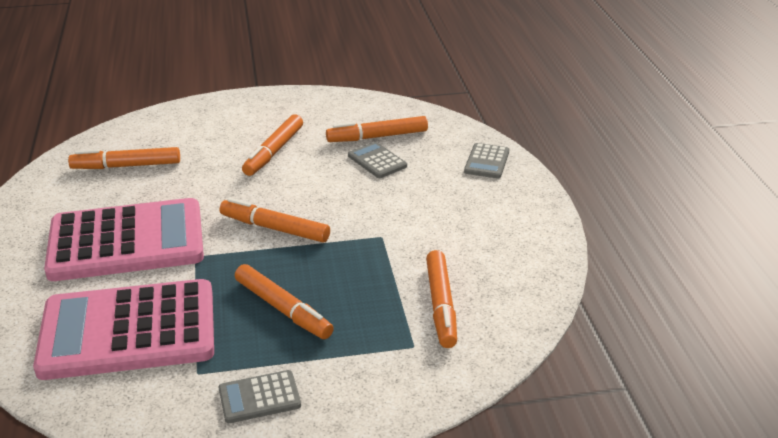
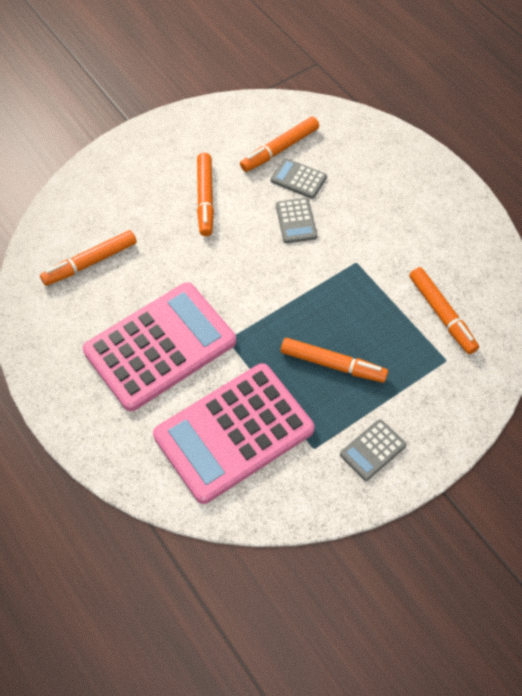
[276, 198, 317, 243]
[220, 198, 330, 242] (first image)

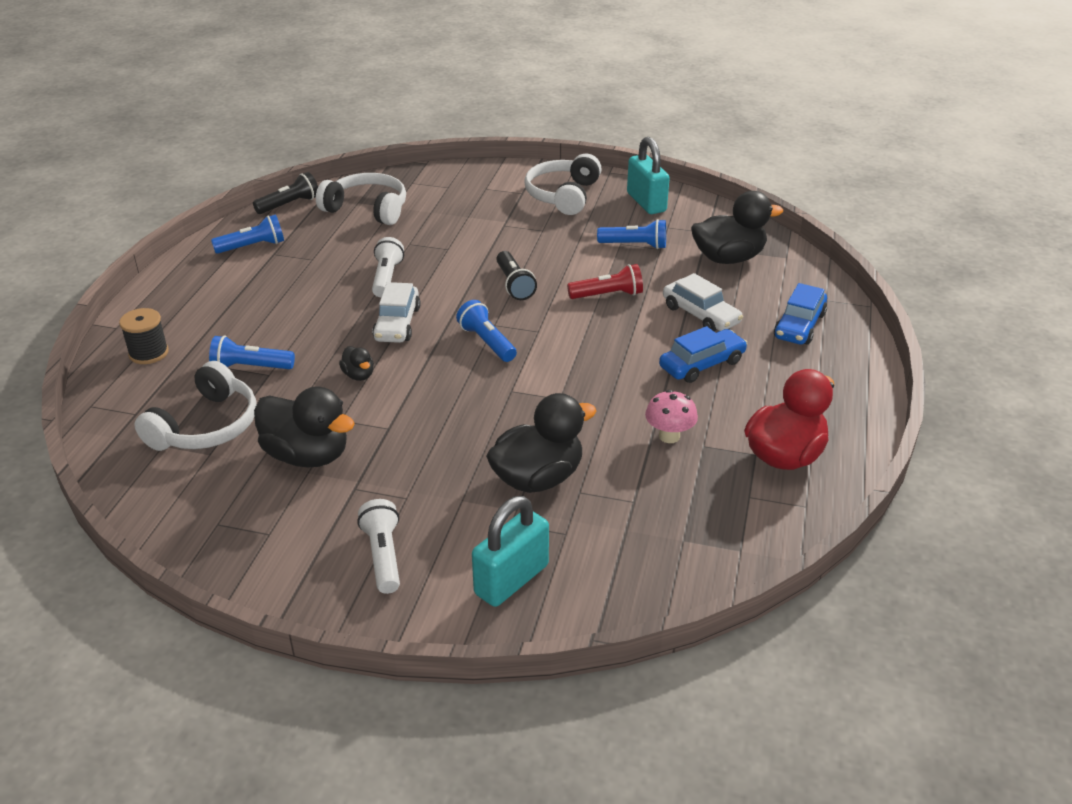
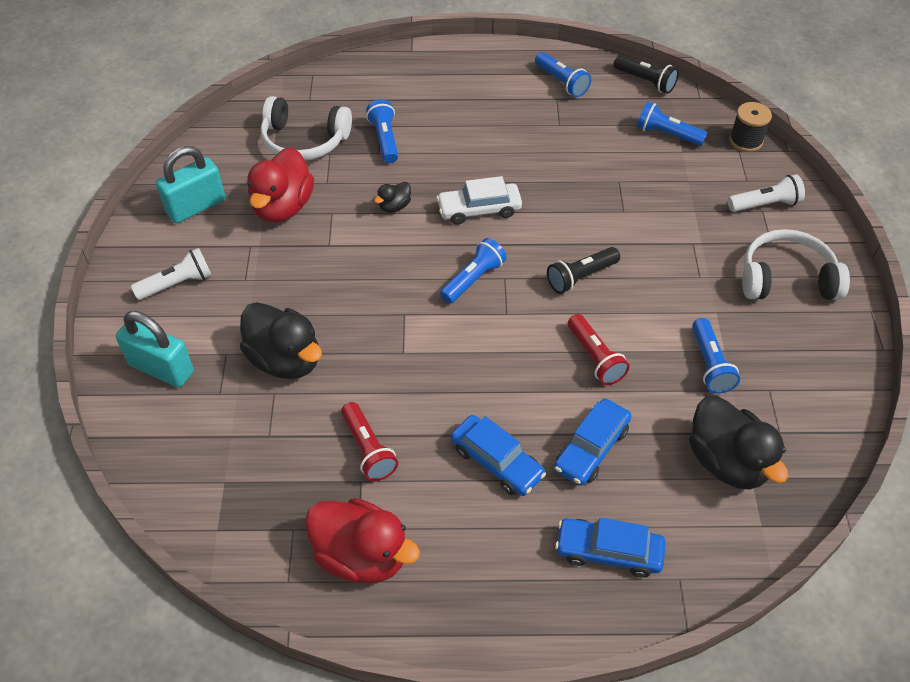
[156, 146, 225, 223]
[247, 147, 314, 222]
[341, 402, 398, 481]
[554, 399, 631, 486]
[637, 102, 707, 146]
[728, 174, 805, 212]
[729, 102, 772, 152]

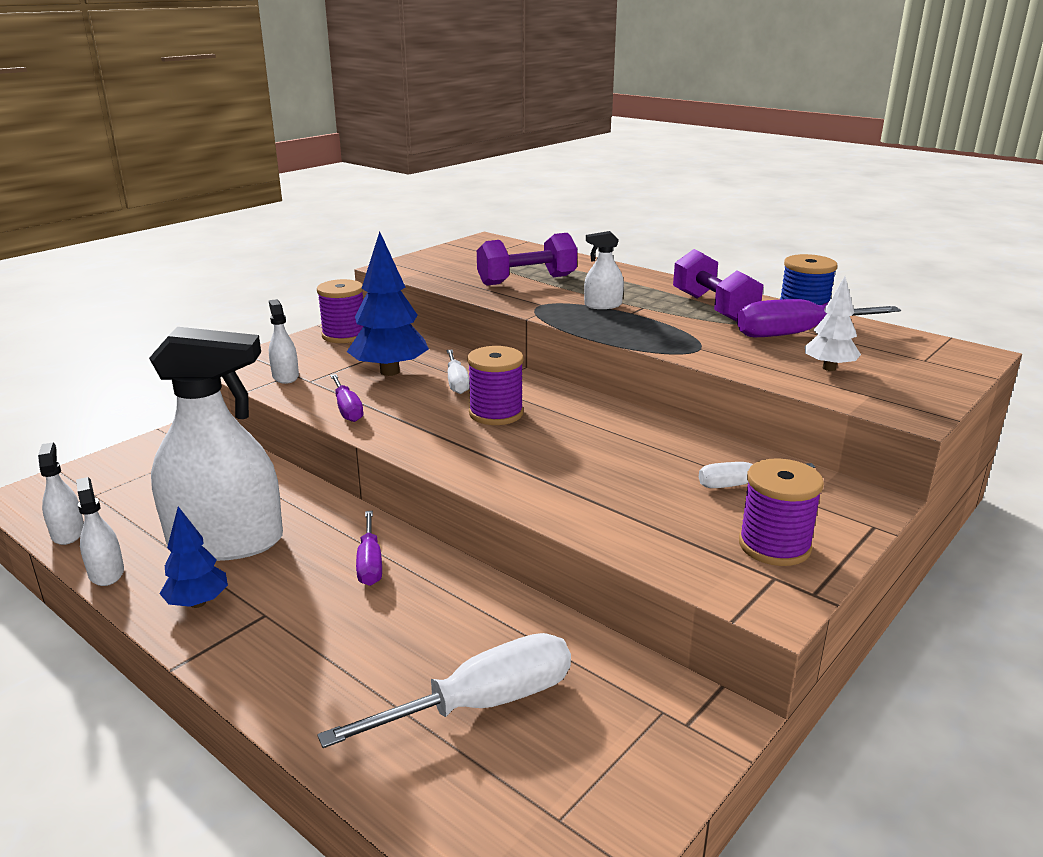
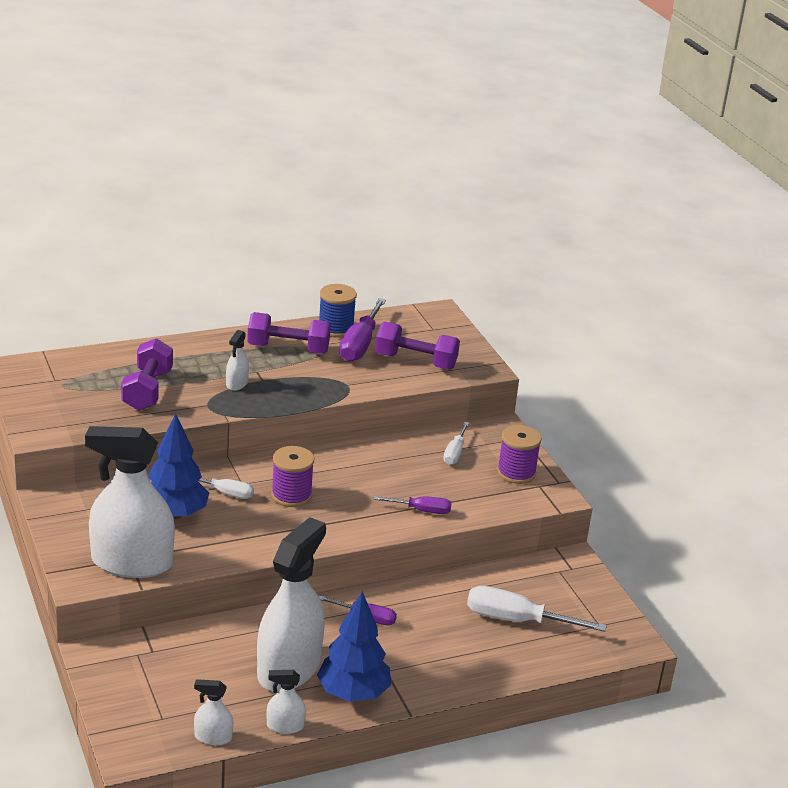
[85, 426, 175, 578]
[317, 591, 391, 702]
[374, 496, 452, 514]
[375, 322, 460, 369]
[467, 586, 607, 632]
[317, 279, 363, 343] (first image)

____________

### EXERCISE DETAILS
Leave the pictures behind and repeat each entry exactly.

### ANSWER
[276, 198, 317, 243]
[220, 198, 330, 242] (first image)

[156, 146, 225, 223]
[247, 147, 314, 222]
[341, 402, 398, 481]
[554, 399, 631, 486]
[637, 102, 707, 146]
[728, 174, 805, 212]
[729, 102, 772, 152]

[85, 426, 175, 578]
[317, 591, 391, 702]
[374, 496, 452, 514]
[375, 322, 460, 369]
[467, 586, 607, 632]
[317, 279, 363, 343] (first image)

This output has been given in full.